Segment Open

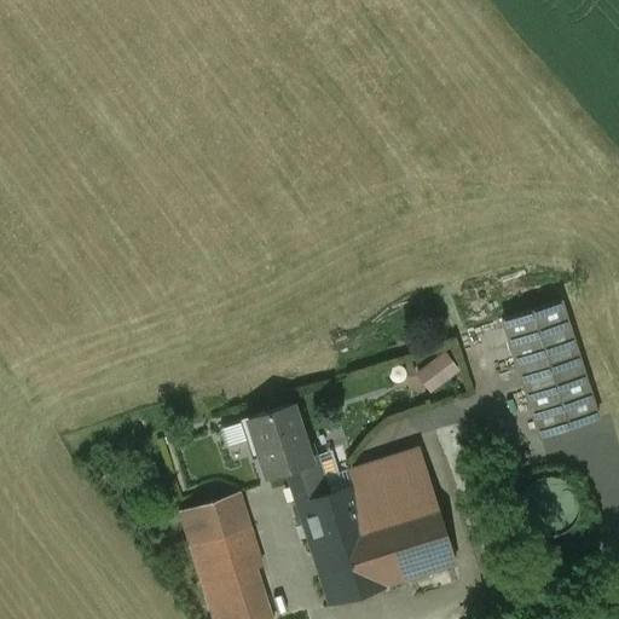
[(561,301),(502,320),(539,438),(599,418),(561,301)]
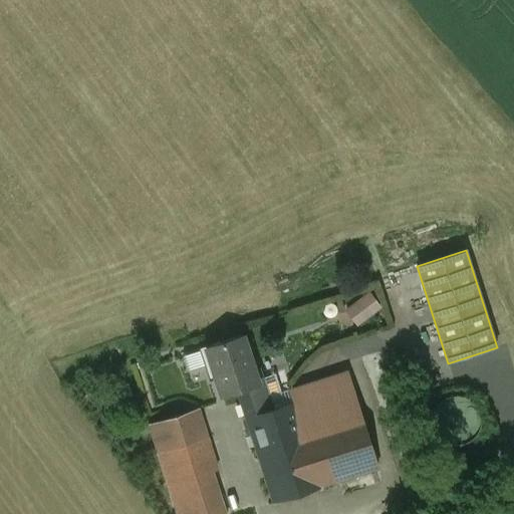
[(368,295),(355,305),(365,318),(378,308),(368,295)]
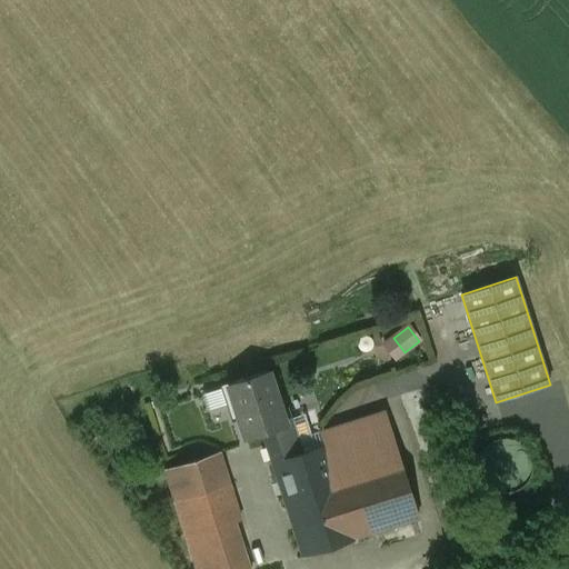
[(268,371),(222,386),(229,407),(235,405),(246,438),(263,432),(286,426),(281,410),(268,371)]
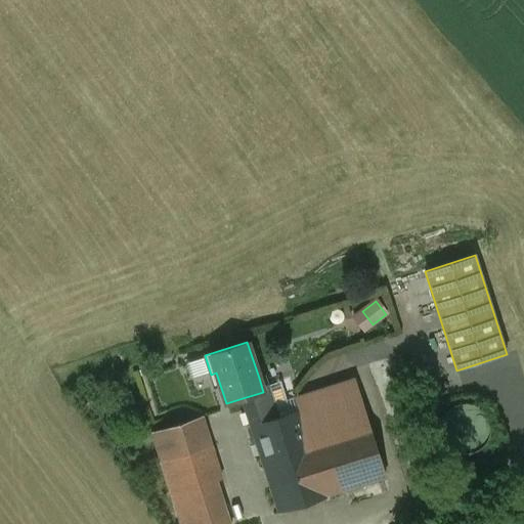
[(277,419),(263,377),(259,378),(263,392),(243,398),(252,428),(254,427),(254,426),(277,419)]
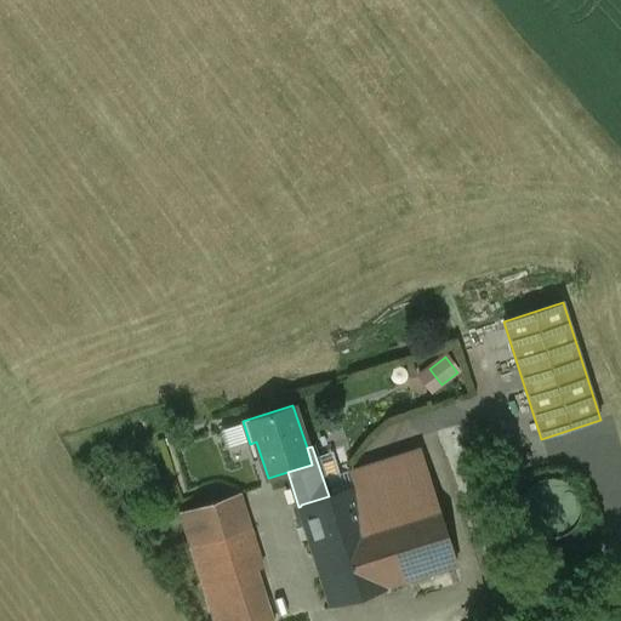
[(551,478),(545,479),(540,480),(536,483),(533,485),(529,489),(525,493),(523,499),(522,502),(522,506),(522,510),(522,514),(523,518),(525,523),(527,527),(530,529),(533,531),(536,535),(540,536),(547,539),(553,539),(558,539),(562,537),(565,536),(568,534),(571,531),(575,528),(577,524),(580,519),(581,516),(581,512),(582,508),(581,502),(580,499),(577,493),(573,488),(570,485),(567,483),(562,480),(557,479),(551,478)]
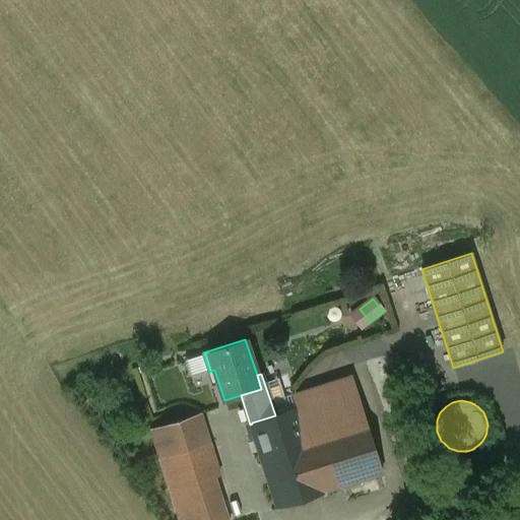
[(275,415),(252,423),(252,424),(278,507),(324,492),(307,438),(298,408),(275,415)]
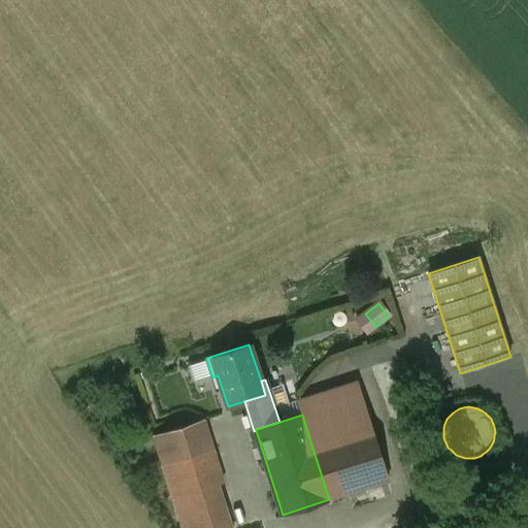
[(203,420),(154,435),(163,464),(212,449),(203,420)]
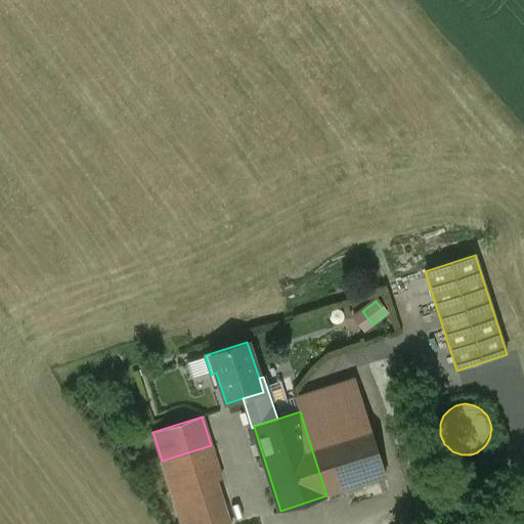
[(367,422),(309,441),(326,495),(385,477),(367,422)]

Segment Closed

_Problem to work on_
Repeat exactly the lines above, from the line containing "[(203,420),(154,435),(163,464),(212,449),(203,420)]" through the last line of the records, inclusive; omit any pictures.

_Task output_
[(203,420),(154,435),(163,464),(212,449),(203,420)]
[(367,422),(309,441),(326,495),(385,477),(367,422)]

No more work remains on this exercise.